Using the records below, repeat exactly the lines from the one holding "orange_ring 270, 169, 320, 198" through the one holding "green_boat 241, 441, 362, 534 => nothing", both ends included, and no others.

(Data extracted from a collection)
*-*-*
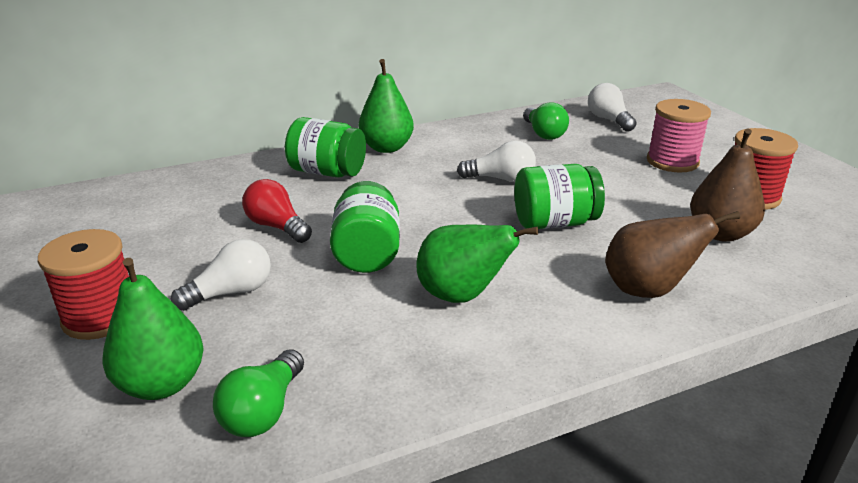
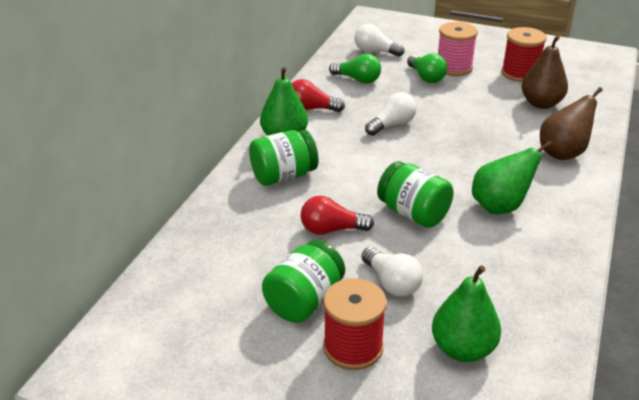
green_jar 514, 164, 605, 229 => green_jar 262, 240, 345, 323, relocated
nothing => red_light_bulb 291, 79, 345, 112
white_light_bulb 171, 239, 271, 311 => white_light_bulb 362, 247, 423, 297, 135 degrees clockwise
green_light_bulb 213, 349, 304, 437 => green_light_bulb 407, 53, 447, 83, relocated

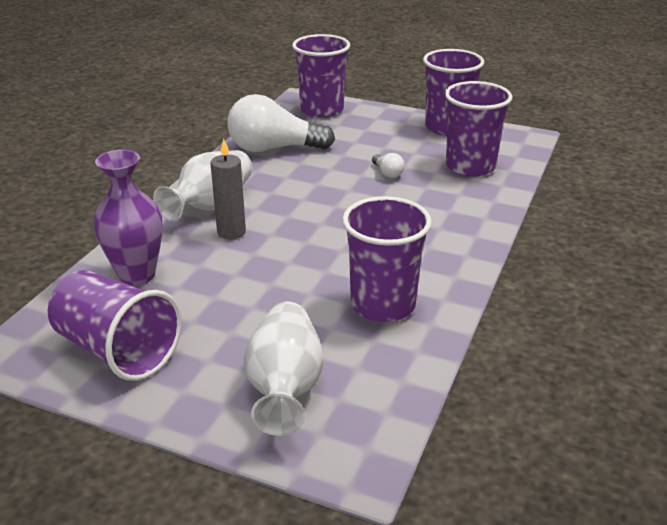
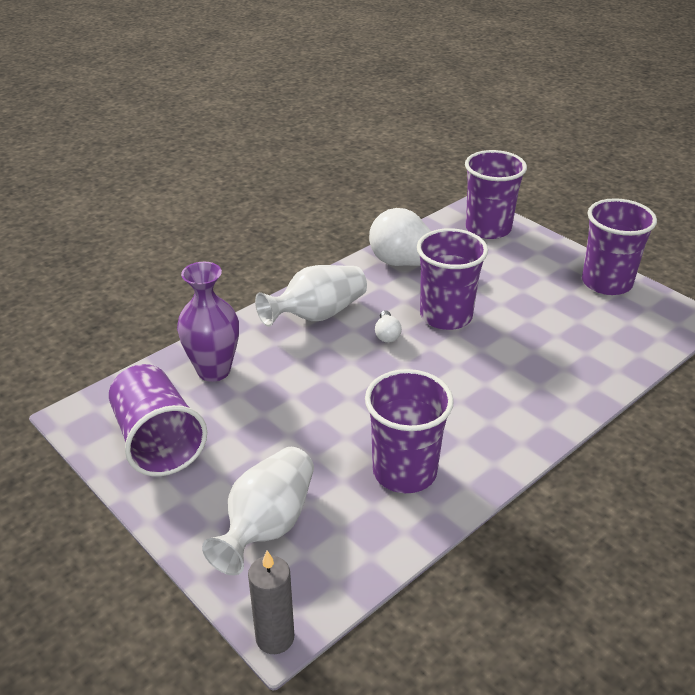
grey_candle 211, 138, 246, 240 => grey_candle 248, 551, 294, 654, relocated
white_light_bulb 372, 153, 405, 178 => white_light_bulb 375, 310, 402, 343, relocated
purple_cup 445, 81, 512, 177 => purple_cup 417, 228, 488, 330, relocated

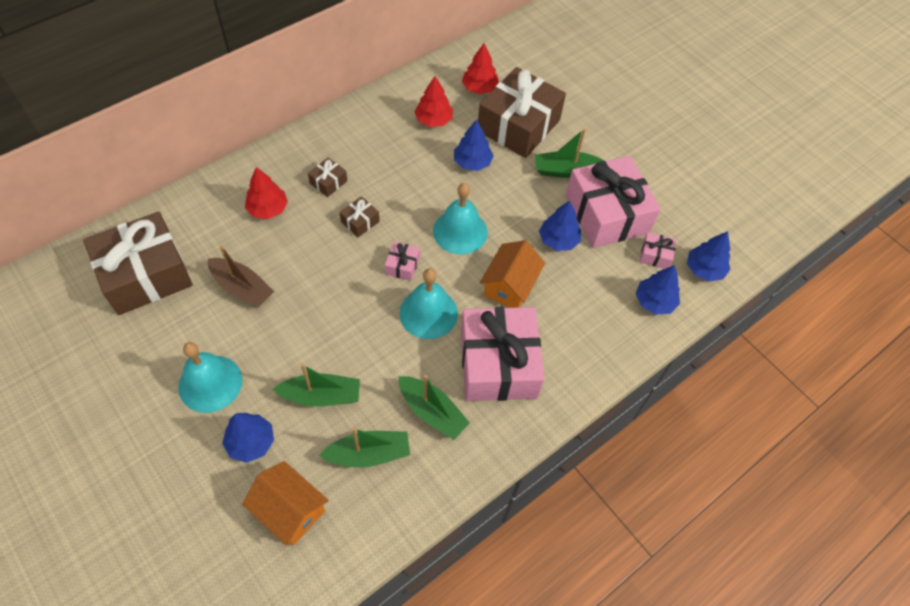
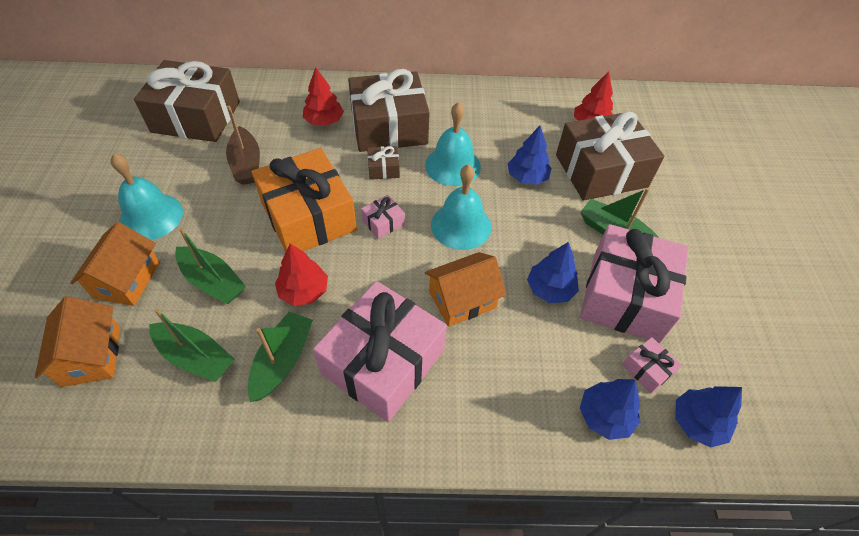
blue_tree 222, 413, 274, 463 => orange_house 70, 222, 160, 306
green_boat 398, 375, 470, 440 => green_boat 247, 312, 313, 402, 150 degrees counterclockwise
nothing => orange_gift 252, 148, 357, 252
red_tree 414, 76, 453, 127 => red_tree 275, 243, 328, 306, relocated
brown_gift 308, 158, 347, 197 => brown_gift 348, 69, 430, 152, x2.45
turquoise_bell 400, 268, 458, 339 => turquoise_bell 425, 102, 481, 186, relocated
*-*-*
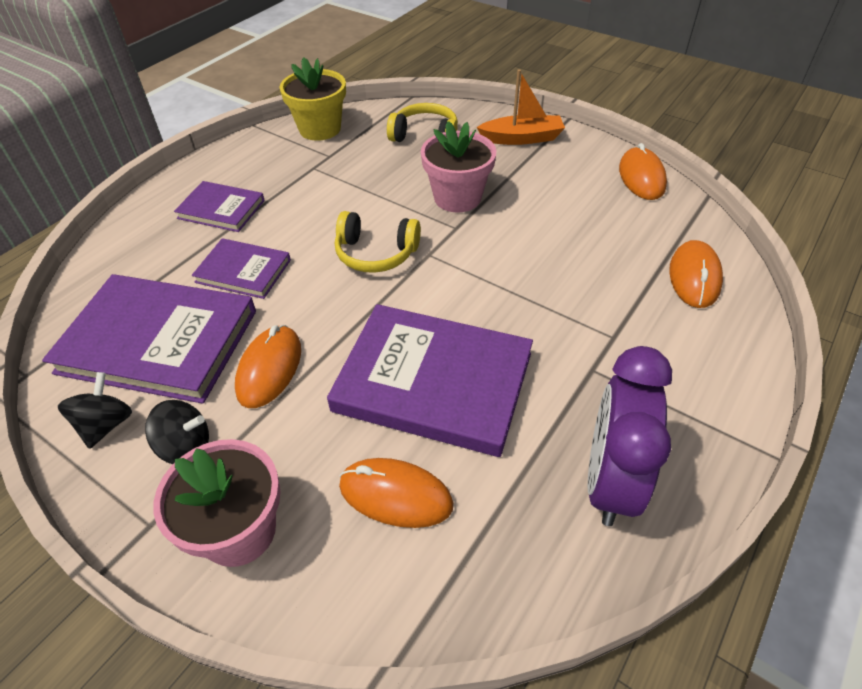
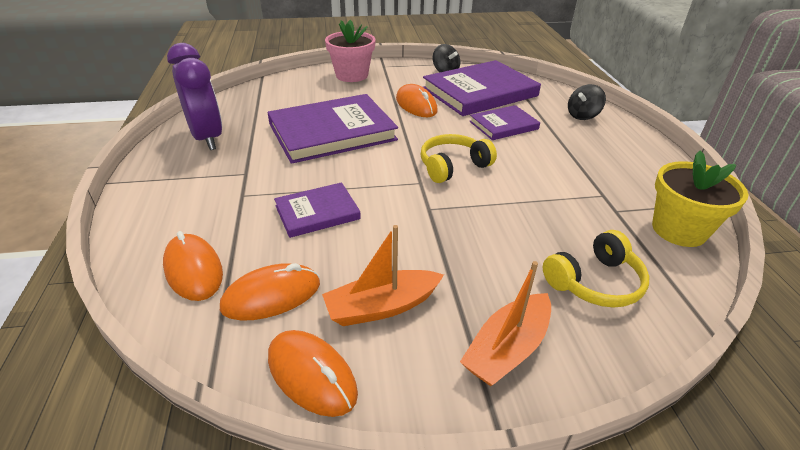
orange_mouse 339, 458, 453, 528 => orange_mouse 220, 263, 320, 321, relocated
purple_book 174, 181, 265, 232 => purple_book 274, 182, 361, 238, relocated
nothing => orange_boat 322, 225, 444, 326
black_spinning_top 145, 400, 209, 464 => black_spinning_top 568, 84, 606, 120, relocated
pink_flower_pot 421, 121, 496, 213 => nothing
*-*-*
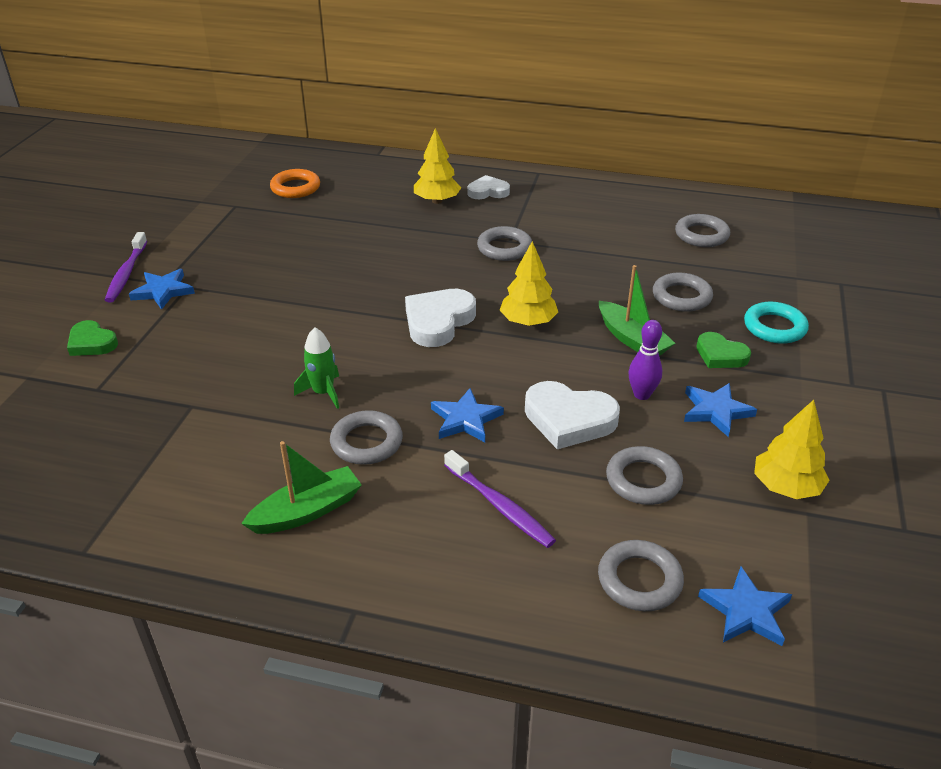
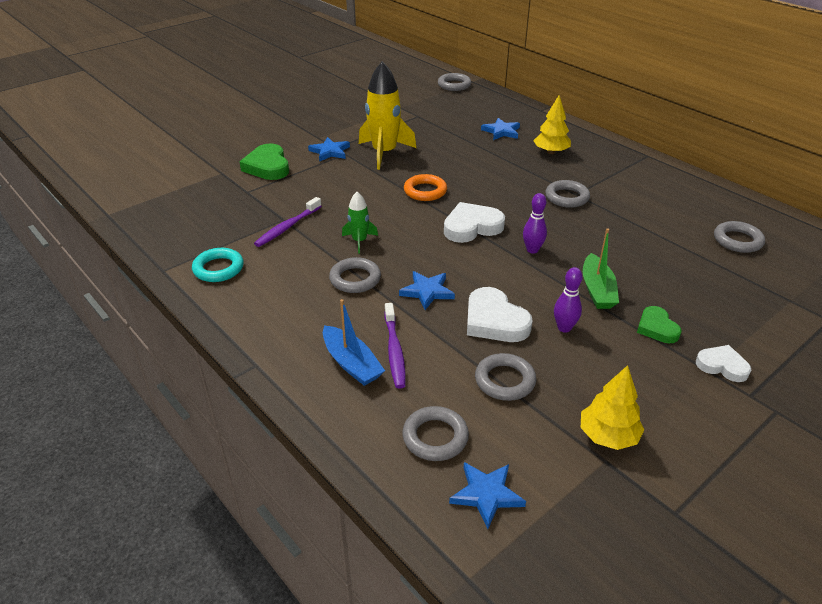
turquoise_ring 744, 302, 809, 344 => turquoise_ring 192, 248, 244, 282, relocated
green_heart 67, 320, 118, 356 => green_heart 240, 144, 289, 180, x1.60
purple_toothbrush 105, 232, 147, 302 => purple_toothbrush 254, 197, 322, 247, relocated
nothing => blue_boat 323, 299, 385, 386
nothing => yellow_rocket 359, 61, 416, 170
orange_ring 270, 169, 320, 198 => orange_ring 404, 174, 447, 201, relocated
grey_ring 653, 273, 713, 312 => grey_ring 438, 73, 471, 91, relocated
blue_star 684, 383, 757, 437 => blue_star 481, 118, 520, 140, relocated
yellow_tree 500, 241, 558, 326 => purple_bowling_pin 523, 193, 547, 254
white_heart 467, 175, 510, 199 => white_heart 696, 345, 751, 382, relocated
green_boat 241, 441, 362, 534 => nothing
*-*-*
» TASK SOLUTION
orange_ring 270, 169, 320, 198 => orange_ring 404, 174, 447, 201, relocated
grey_ring 653, 273, 713, 312 => grey_ring 438, 73, 471, 91, relocated
blue_star 684, 383, 757, 437 => blue_star 481, 118, 520, 140, relocated
yellow_tree 500, 241, 558, 326 => purple_bowling_pin 523, 193, 547, 254
white_heart 467, 175, 510, 199 => white_heart 696, 345, 751, 382, relocated
green_boat 241, 441, 362, 534 => nothing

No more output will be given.